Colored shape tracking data
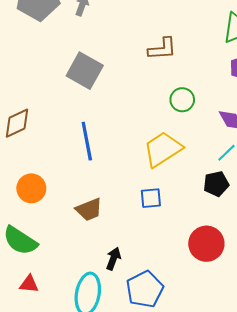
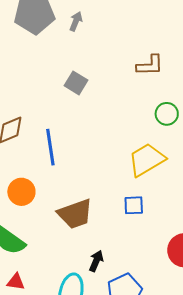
gray square: (85, 71) -> (76, 83), size x0.7
blue line: (87, 141) -> (50, 147), moved
brown trapezoid: (89, 210) -> (75, 214), size x1.4

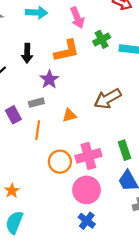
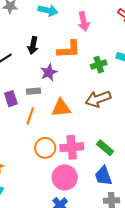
green cross: (102, 39) -> (99, 65), moved
orange triangle: (69, 115) -> (61, 108), size x1.5
green rectangle: (125, 150) -> (105, 148), turned -42

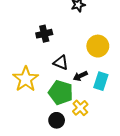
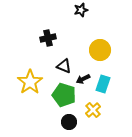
yellow cross: (80, 108) -> (93, 110), moved
black circle: (57, 120) -> (69, 122), moved

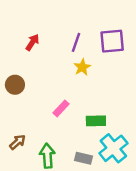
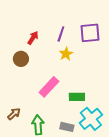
red arrow: (32, 42) -> (33, 38), moved
brown circle: (15, 85) -> (21, 59), moved
pink rectangle: (61, 108) -> (49, 87), size x1.5

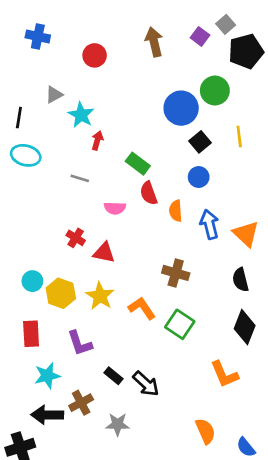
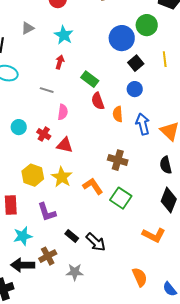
cyan star: (81, 115) -> (64, 35), moved
pink semicircle: (115, 208) -> (63, 112), moved, turned -84
cyan circle: (32, 281) -> (19, 127), moved
orange L-shape: (224, 374) -> (154, 235), turned -40

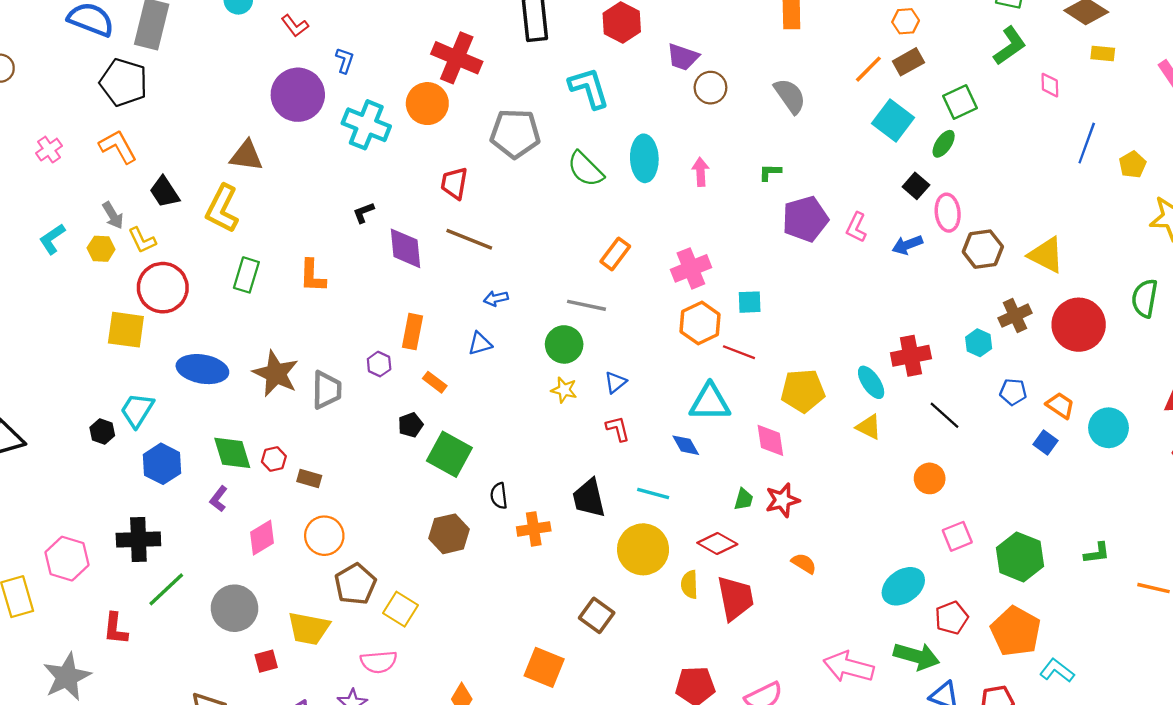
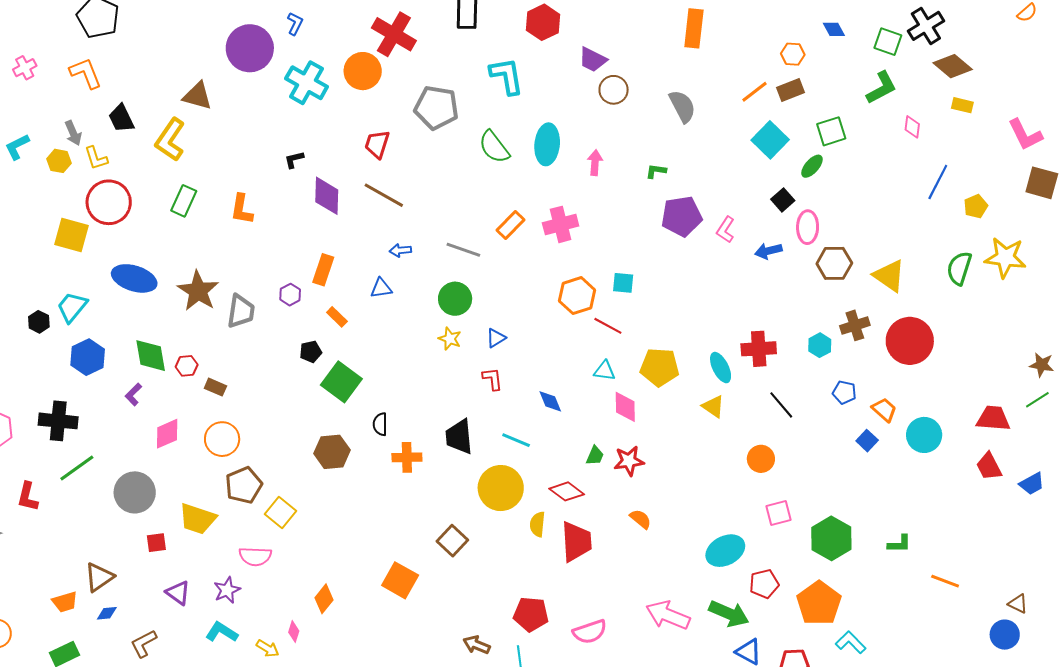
pink cross: (691, 268) -> (561, 224), moved
green semicircle: (1145, 298) -> (959, 268), moved
gray line: (586, 305) -> (463, 250), moved
cyan triangle: (710, 402) -> (605, 371), moved, size x0.6

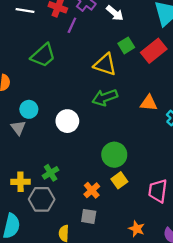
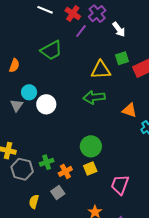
yellow triangle: (105, 64) -> (101, 70), turned -35
white circle: (67, 121) -> (46, 104), moved
green cross: (51, 173) -> (47, 162), moved
gray square: (89, 216) -> (58, 192), turned 32

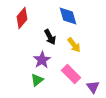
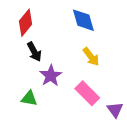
black arrow: (50, 37) -> (34, 52), moved
green triangle: (37, 80) -> (29, 98), moved, turned 48

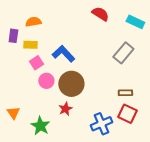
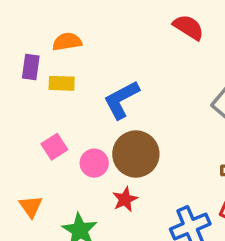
blue L-shape: (63, 54) -> (121, 100), turned -75
pink square: (36, 63) -> (54, 147), moved
pink circle: (46, 81) -> (94, 163), moved

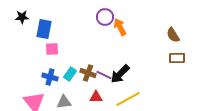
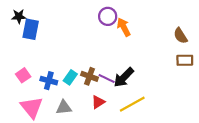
blue rectangle: (44, 29) -> (31, 29), moved
pink square: (52, 49) -> (23, 75), moved, turned -32
red triangle: (96, 97) -> (98, 102), turned -32

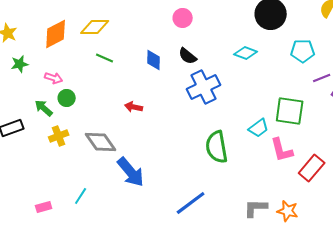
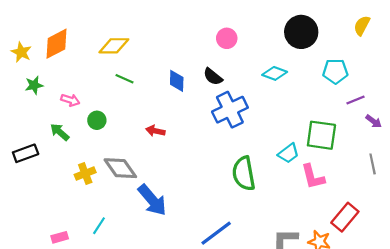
pink circle: (183, 18) -> (227, 38), moved
orange diamond: (56, 34) -> (56, 44), moved
green circle: (67, 98) -> (97, 120), moved
yellow cross: (59, 136) -> (85, 173), moved
red rectangle: (312, 168) -> (345, 217), moved

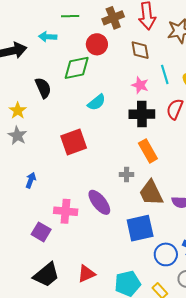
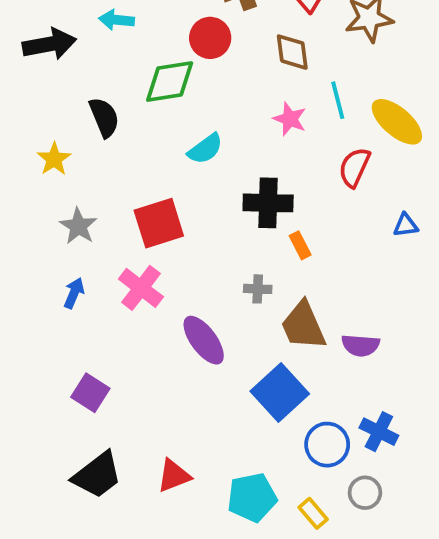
black cross: (142, 114) -> (268, 203), moved
gray star: (17, 136) -> (78, 226), moved
orange rectangle: (148, 151) -> (300, 245), size x0.6
pink cross: (66, 211) -> (141, 288), moved, turned 30
blue square: (140, 228) -> (280, 392), turned -32

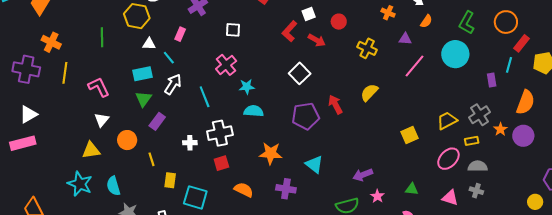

**Activity:** For this exercise, repeat word for word only the lines from the one containing "yellow cross: (59, 136) -> (85, 173), moved" through the end of the data, including both. Pictures do not go in the copy.

**Answer for this exercise:**
yellow cross: (59, 136) -> (85, 173), moved
red rectangle: (312, 168) -> (345, 217), moved

black cross: (142, 114) -> (268, 203), moved
gray star: (17, 136) -> (78, 226), moved
orange rectangle: (148, 151) -> (300, 245), size x0.6
pink cross: (66, 211) -> (141, 288), moved, turned 30
blue square: (140, 228) -> (280, 392), turned -32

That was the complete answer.